[Opening Data records section]
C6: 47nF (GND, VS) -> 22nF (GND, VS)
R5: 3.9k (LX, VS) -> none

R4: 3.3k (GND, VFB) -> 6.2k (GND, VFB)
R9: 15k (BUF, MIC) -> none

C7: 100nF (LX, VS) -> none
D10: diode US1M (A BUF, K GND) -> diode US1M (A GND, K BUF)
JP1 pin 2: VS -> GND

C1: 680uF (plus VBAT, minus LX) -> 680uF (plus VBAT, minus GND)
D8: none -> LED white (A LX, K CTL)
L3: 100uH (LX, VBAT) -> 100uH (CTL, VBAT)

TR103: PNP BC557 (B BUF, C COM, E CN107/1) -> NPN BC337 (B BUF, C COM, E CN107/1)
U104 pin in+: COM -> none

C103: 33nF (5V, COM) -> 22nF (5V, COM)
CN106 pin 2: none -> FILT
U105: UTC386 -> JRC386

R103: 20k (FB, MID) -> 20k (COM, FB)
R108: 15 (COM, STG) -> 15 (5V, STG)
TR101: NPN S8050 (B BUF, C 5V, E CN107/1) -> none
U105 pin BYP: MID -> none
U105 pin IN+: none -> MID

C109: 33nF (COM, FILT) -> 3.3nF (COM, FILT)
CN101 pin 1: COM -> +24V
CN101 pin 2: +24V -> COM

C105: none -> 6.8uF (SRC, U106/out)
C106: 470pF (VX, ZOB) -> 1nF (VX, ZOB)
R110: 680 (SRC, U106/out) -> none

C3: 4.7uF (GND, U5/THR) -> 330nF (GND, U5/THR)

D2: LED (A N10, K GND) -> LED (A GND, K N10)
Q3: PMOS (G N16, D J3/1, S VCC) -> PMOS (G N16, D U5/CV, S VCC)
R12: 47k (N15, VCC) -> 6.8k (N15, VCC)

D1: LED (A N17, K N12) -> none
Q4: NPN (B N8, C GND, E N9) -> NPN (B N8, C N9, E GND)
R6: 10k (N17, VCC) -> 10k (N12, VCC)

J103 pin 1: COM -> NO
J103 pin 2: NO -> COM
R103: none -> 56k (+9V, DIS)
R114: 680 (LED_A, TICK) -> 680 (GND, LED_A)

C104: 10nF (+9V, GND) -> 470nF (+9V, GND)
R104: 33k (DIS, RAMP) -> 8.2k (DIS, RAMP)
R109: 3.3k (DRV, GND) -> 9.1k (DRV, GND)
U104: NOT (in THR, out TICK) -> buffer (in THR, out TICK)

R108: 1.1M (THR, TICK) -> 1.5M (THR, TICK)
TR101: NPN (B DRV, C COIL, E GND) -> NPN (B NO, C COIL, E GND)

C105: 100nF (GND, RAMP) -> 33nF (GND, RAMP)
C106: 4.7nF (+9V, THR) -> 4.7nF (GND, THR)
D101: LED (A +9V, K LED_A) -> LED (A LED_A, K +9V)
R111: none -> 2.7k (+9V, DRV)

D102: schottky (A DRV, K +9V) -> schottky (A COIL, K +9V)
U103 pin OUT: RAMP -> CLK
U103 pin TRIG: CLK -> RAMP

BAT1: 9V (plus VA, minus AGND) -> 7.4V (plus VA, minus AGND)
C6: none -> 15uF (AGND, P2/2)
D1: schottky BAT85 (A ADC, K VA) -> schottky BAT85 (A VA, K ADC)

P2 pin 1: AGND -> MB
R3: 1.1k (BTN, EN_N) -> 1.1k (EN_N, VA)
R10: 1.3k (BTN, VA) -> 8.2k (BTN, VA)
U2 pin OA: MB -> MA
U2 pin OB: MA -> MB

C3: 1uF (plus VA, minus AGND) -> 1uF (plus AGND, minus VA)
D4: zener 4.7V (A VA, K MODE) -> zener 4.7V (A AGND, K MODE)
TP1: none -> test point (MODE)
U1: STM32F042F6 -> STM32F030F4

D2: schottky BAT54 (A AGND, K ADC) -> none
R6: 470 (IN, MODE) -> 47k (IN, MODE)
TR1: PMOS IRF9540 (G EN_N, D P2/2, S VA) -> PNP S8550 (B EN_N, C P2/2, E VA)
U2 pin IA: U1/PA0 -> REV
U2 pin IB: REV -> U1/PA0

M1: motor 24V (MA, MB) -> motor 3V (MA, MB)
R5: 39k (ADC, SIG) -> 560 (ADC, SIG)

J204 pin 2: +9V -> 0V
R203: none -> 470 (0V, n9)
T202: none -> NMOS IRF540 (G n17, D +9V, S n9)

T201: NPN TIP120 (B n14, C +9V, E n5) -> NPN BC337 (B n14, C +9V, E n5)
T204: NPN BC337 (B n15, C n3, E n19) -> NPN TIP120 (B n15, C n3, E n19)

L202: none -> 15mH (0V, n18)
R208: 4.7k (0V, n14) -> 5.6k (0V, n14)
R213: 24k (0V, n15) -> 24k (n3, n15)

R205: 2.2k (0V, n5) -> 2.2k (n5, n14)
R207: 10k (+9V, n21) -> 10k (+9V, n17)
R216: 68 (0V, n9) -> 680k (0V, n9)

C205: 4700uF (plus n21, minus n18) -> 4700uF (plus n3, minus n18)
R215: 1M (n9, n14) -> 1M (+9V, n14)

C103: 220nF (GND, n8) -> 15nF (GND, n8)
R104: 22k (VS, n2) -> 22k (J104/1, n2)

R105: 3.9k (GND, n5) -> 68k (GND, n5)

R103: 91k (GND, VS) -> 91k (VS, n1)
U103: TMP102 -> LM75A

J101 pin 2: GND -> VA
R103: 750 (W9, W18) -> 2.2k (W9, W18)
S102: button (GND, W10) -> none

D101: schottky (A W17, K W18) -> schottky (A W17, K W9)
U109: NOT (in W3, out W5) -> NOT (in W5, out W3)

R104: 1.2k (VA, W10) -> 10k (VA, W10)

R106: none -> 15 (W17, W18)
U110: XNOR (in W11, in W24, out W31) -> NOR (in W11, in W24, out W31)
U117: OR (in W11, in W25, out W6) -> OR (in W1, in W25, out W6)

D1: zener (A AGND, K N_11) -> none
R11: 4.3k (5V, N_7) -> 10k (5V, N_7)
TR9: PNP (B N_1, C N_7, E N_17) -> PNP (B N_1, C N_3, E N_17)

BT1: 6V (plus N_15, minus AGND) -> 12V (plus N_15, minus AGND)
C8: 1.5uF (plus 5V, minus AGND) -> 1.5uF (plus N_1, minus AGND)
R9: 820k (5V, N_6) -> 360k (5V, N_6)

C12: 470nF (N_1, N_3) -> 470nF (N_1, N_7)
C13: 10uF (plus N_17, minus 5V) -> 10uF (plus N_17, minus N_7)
[Closing Data records section]
* [Exercise brief]: Transcribe all the entries, keeping each one exactly as it is.

* [Reply to the task]:
C6: 47nF (GND, VS) -> 22nF (GND, VS)
R5: 3.9k (LX, VS) -> none

R4: 3.3k (GND, VFB) -> 6.2k (GND, VFB)
R9: 15k (BUF, MIC) -> none

C7: 100nF (LX, VS) -> none
D10: diode US1M (A BUF, K GND) -> diode US1M (A GND, K BUF)
JP1 pin 2: VS -> GND

C1: 680uF (plus VBAT, minus LX) -> 680uF (plus VBAT, minus GND)
D8: none -> LED white (A LX, K CTL)
L3: 100uH (LX, VBAT) -> 100uH (CTL, VBAT)

TR103: PNP BC557 (B BUF, C COM, E CN107/1) -> NPN BC337 (B BUF, C COM, E CN107/1)
U104 pin in+: COM -> none

C103: 33nF (5V, COM) -> 22nF (5V, COM)
CN106 pin 2: none -> FILT
U105: UTC386 -> JRC386

R103: 20k (FB, MID) -> 20k (COM, FB)
R108: 15 (COM, STG) -> 15 (5V, STG)
TR101: NPN S8050 (B BUF, C 5V, E CN107/1) -> none
U105 pin BYP: MID -> none
U105 pin IN+: none -> MID

C109: 33nF (COM, FILT) -> 3.3nF (COM, FILT)
CN101 pin 1: COM -> +24V
CN101 pin 2: +24V -> COM

C105: none -> 6.8uF (SRC, U106/out)
C106: 470pF (VX, ZOB) -> 1nF (VX, ZOB)
R110: 680 (SRC, U106/out) -> none

C3: 4.7uF (GND, U5/THR) -> 330nF (GND, U5/THR)

D2: LED (A N10, K GND) -> LED (A GND, K N10)
Q3: PMOS (G N16, D J3/1, S VCC) -> PMOS (G N16, D U5/CV, S VCC)
R12: 47k (N15, VCC) -> 6.8k (N15, VCC)

D1: LED (A N17, K N12) -> none
Q4: NPN (B N8, C GND, E N9) -> NPN (B N8, C N9, E GND)
R6: 10k (N17, VCC) -> 10k (N12, VCC)

J103 pin 1: COM -> NO
J103 pin 2: NO -> COM
R103: none -> 56k (+9V, DIS)
R114: 680 (LED_A, TICK) -> 680 (GND, LED_A)

C104: 10nF (+9V, GND) -> 470nF (+9V, GND)
R104: 33k (DIS, RAMP) -> 8.2k (DIS, RAMP)
R109: 3.3k (DRV, GND) -> 9.1k (DRV, GND)
U104: NOT (in THR, out TICK) -> buffer (in THR, out TICK)

R108: 1.1M (THR, TICK) -> 1.5M (THR, TICK)
TR101: NPN (B DRV, C COIL, E GND) -> NPN (B NO, C COIL, E GND)

C105: 100nF (GND, RAMP) -> 33nF (GND, RAMP)
C106: 4.7nF (+9V, THR) -> 4.7nF (GND, THR)
D101: LED (A +9V, K LED_A) -> LED (A LED_A, K +9V)
R111: none -> 2.7k (+9V, DRV)

D102: schottky (A DRV, K +9V) -> schottky (A COIL, K +9V)
U103 pin OUT: RAMP -> CLK
U103 pin TRIG: CLK -> RAMP

BAT1: 9V (plus VA, minus AGND) -> 7.4V (plus VA, minus AGND)
C6: none -> 15uF (AGND, P2/2)
D1: schottky BAT85 (A ADC, K VA) -> schottky BAT85 (A VA, K ADC)

P2 pin 1: AGND -> MB
R3: 1.1k (BTN, EN_N) -> 1.1k (EN_N, VA)
R10: 1.3k (BTN, VA) -> 8.2k (BTN, VA)
U2 pin OA: MB -> MA
U2 pin OB: MA -> MB

C3: 1uF (plus VA, minus AGND) -> 1uF (plus AGND, minus VA)
D4: zener 4.7V (A VA, K MODE) -> zener 4.7V (A AGND, K MODE)
TP1: none -> test point (MODE)
U1: STM32F042F6 -> STM32F030F4

D2: schottky BAT54 (A AGND, K ADC) -> none
R6: 470 (IN, MODE) -> 47k (IN, MODE)
TR1: PMOS IRF9540 (G EN_N, D P2/2, S VA) -> PNP S8550 (B EN_N, C P2/2, E VA)
U2 pin IA: U1/PA0 -> REV
U2 pin IB: REV -> U1/PA0

M1: motor 24V (MA, MB) -> motor 3V (MA, MB)
R5: 39k (ADC, SIG) -> 560 (ADC, SIG)

J204 pin 2: +9V -> 0V
R203: none -> 470 (0V, n9)
T202: none -> NMOS IRF540 (G n17, D +9V, S n9)

T201: NPN TIP120 (B n14, C +9V, E n5) -> NPN BC337 (B n14, C +9V, E n5)
T204: NPN BC337 (B n15, C n3, E n19) -> NPN TIP120 (B n15, C n3, E n19)

L202: none -> 15mH (0V, n18)
R208: 4.7k (0V, n14) -> 5.6k (0V, n14)
R213: 24k (0V, n15) -> 24k (n3, n15)

R205: 2.2k (0V, n5) -> 2.2k (n5, n14)
R207: 10k (+9V, n21) -> 10k (+9V, n17)
R216: 68 (0V, n9) -> 680k (0V, n9)

C205: 4700uF (plus n21, minus n18) -> 4700uF (plus n3, minus n18)
R215: 1M (n9, n14) -> 1M (+9V, n14)

C103: 220nF (GND, n8) -> 15nF (GND, n8)
R104: 22k (VS, n2) -> 22k (J104/1, n2)

R105: 3.9k (GND, n5) -> 68k (GND, n5)

R103: 91k (GND, VS) -> 91k (VS, n1)
U103: TMP102 -> LM75A

J101 pin 2: GND -> VA
R103: 750 (W9, W18) -> 2.2k (W9, W18)
S102: button (GND, W10) -> none

D101: schottky (A W17, K W18) -> schottky (A W17, K W9)
U109: NOT (in W3, out W5) -> NOT (in W5, out W3)

R104: 1.2k (VA, W10) -> 10k (VA, W10)

R106: none -> 15 (W17, W18)
U110: XNOR (in W11, in W24, out W31) -> NOR (in W11, in W24, out W31)
U117: OR (in W11, in W25, out W6) -> OR (in W1, in W25, out W6)

D1: zener (A AGND, K N_11) -> none
R11: 4.3k (5V, N_7) -> 10k (5V, N_7)
TR9: PNP (B N_1, C N_7, E N_17) -> PNP (B N_1, C N_3, E N_17)

BT1: 6V (plus N_15, minus AGND) -> 12V (plus N_15, minus AGND)
C8: 1.5uF (plus 5V, minus AGND) -> 1.5uF (plus N_1, minus AGND)
R9: 820k (5V, N_6) -> 360k (5V, N_6)

C12: 470nF (N_1, N_3) -> 470nF (N_1, N_7)
C13: 10uF (plus N_17, minus 5V) -> 10uF (plus N_17, minus N_7)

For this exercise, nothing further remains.